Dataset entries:
——————

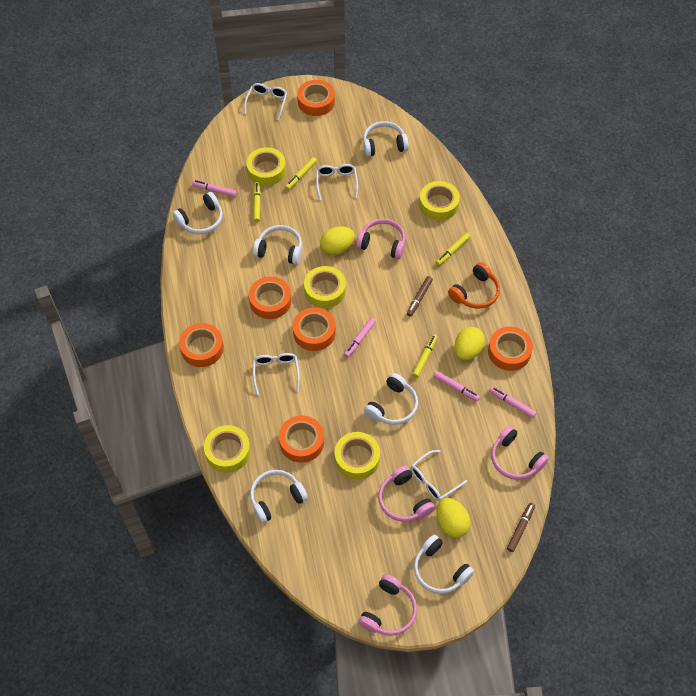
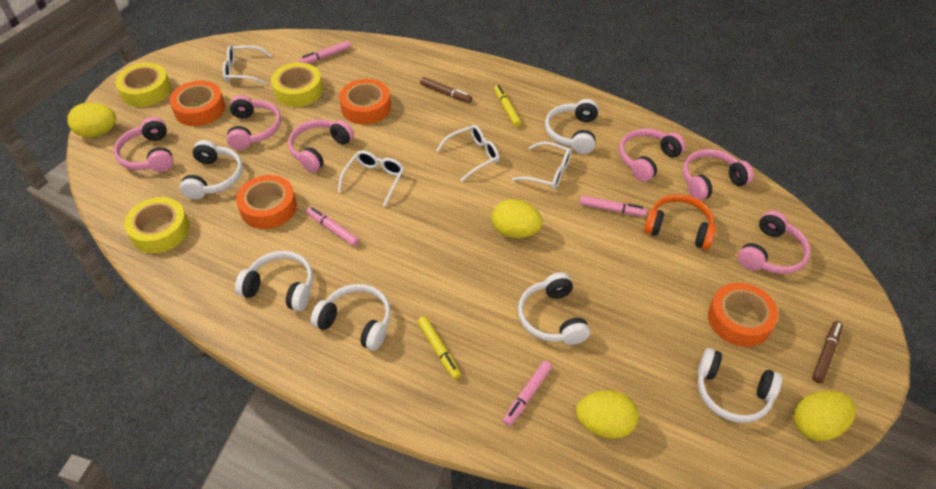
orange tape: 6 -> 4
pink headphones: 4 -> 6
yellow egg: 3 -> 4
yellow marker: 4 -> 2
yellow tape: 5 -> 3

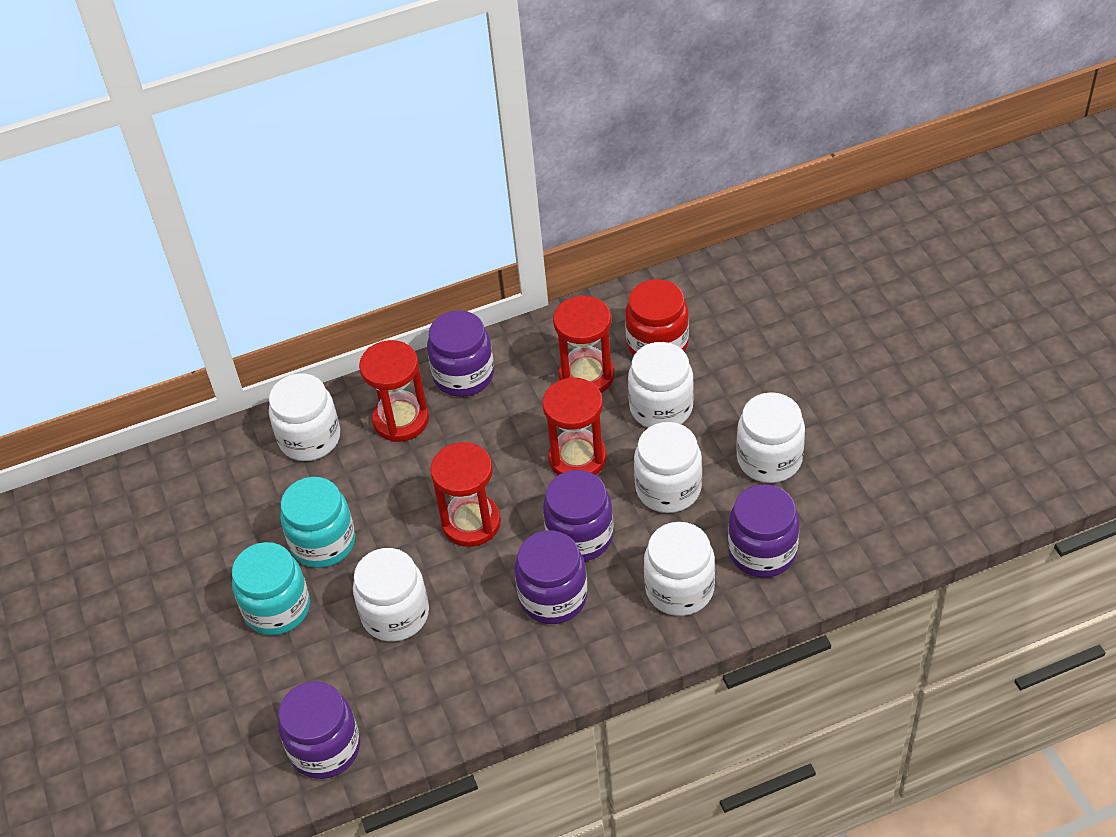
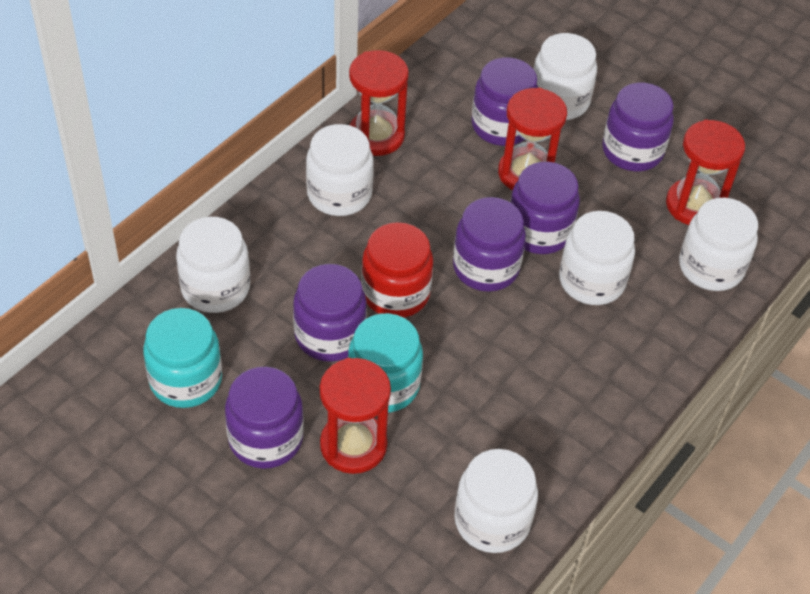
purple jar: 5 -> 6

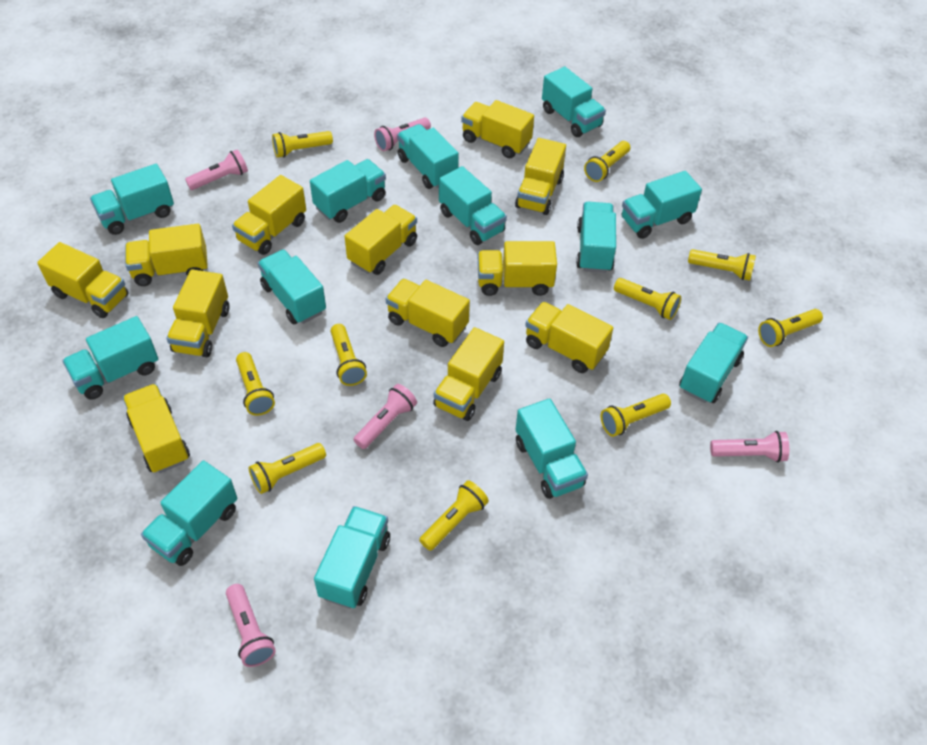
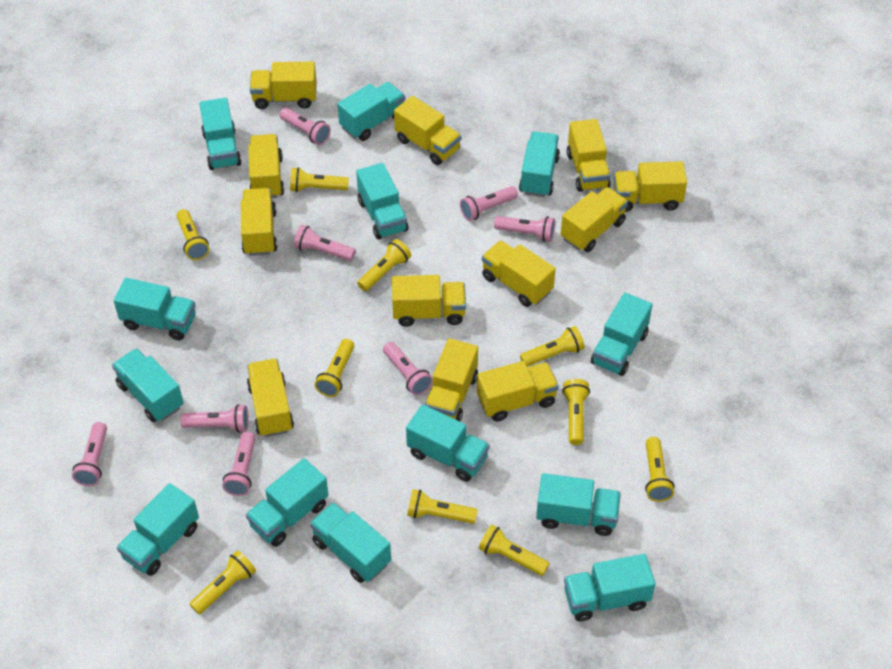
pink flashlight: 5 -> 8

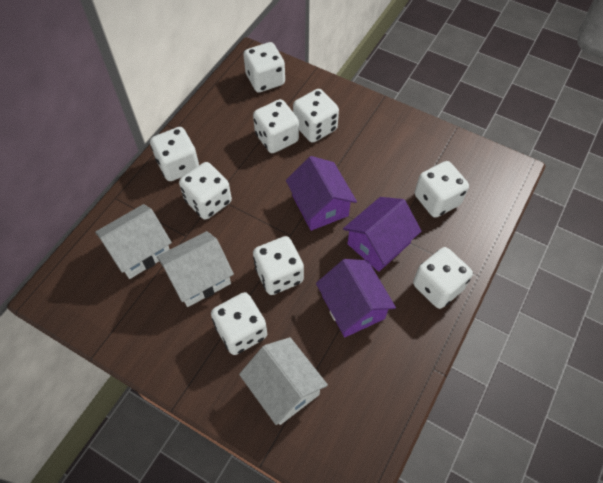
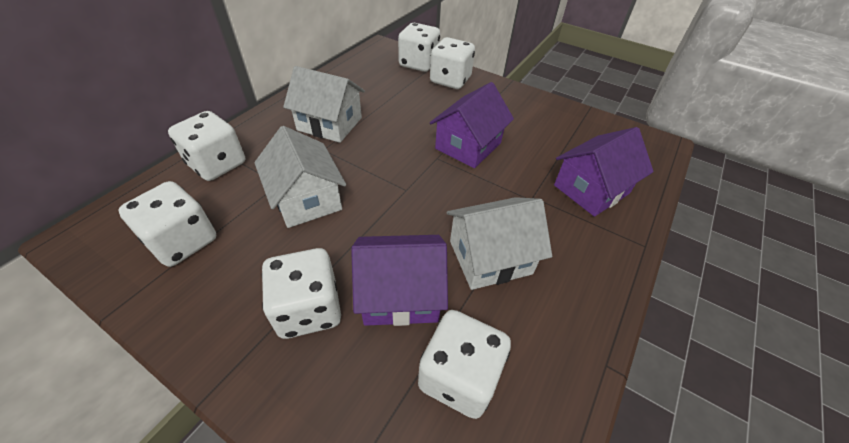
white dice: 9 -> 6

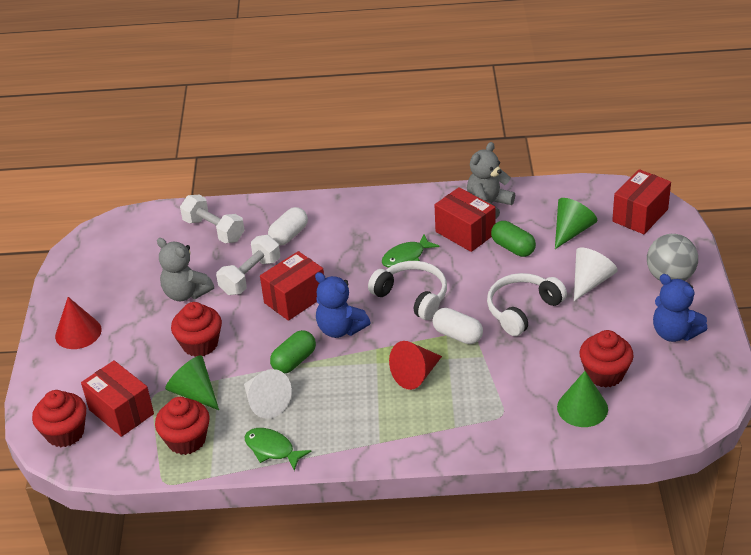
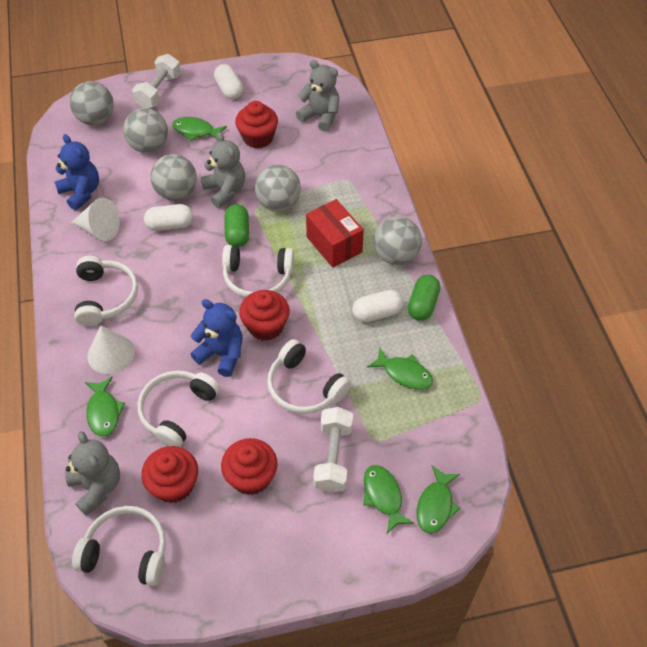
green cone: 3 -> 0
green fish: 2 -> 5
grey ball: 1 -> 5
grey teddy bear: 2 -> 3
red box: 4 -> 1
red cone: 2 -> 0
white capsule: 2 -> 3
white headphones: 2 -> 5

——————

▶ **What the exercise asks**
Except for pictures, copy the records above exactly.

▶ **Result of the task**
orange tape: 6 -> 4
pink headphones: 4 -> 6
yellow egg: 3 -> 4
yellow marker: 4 -> 2
yellow tape: 5 -> 3

purple jar: 5 -> 6

pink flashlight: 5 -> 8

white dice: 9 -> 6

green cone: 3 -> 0
green fish: 2 -> 5
grey ball: 1 -> 5
grey teddy bear: 2 -> 3
red box: 4 -> 1
red cone: 2 -> 0
white capsule: 2 -> 3
white headphones: 2 -> 5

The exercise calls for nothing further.